● What you should do
The exercise calls for the lines from the one containing "orange camera: 3 -> 0" to the end of the data below to be output exactly, pictures excluded.

[Task input — start]

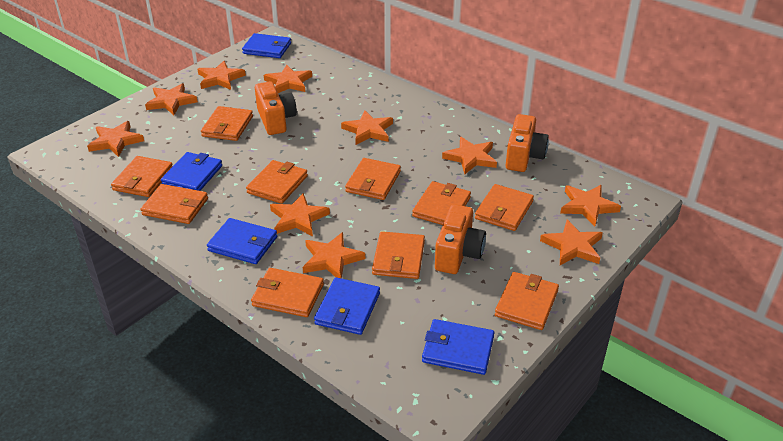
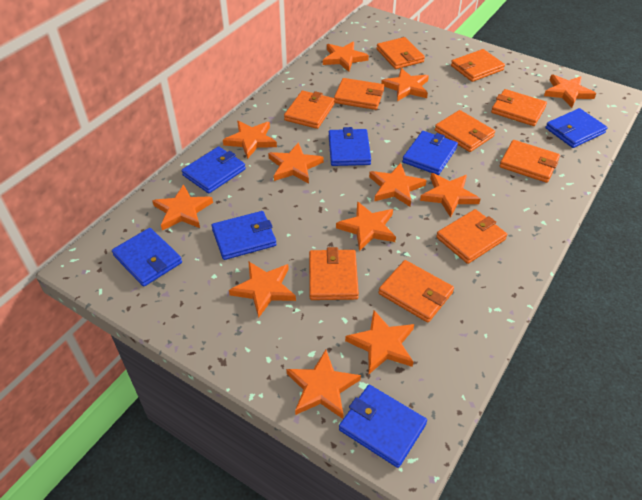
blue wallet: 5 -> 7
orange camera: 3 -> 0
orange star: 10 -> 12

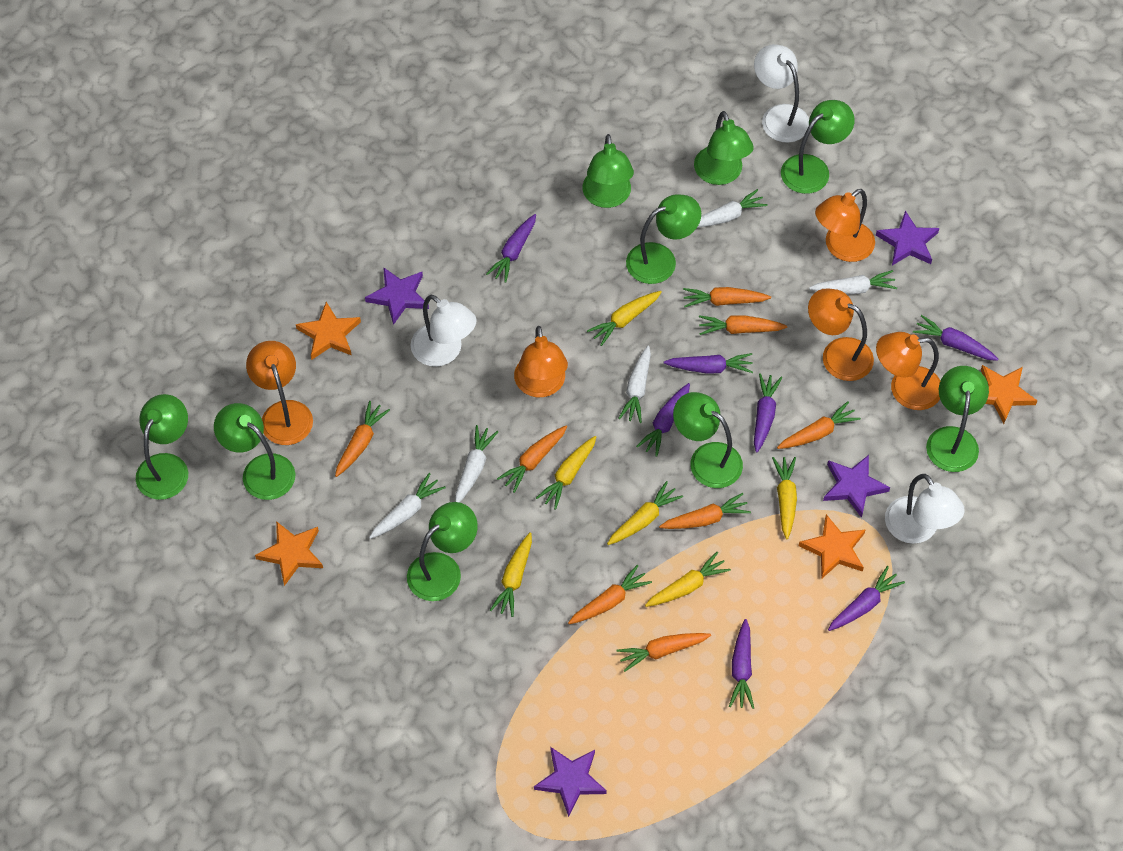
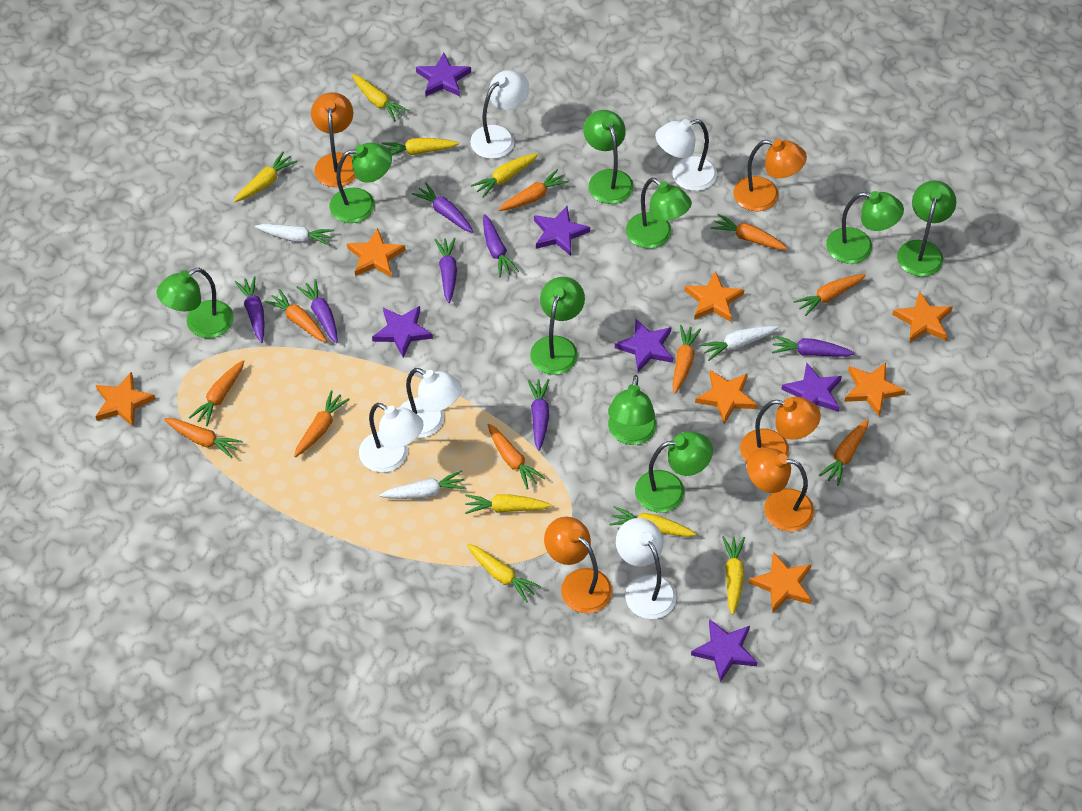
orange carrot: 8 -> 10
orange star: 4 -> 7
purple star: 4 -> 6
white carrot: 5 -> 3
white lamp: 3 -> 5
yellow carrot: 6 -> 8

[Task input — finish]

● Worked solution
orange camera: 3 -> 0
orange star: 10 -> 12

orange carrot: 8 -> 10
orange star: 4 -> 7
purple star: 4 -> 6
white carrot: 5 -> 3
white lamp: 3 -> 5
yellow carrot: 6 -> 8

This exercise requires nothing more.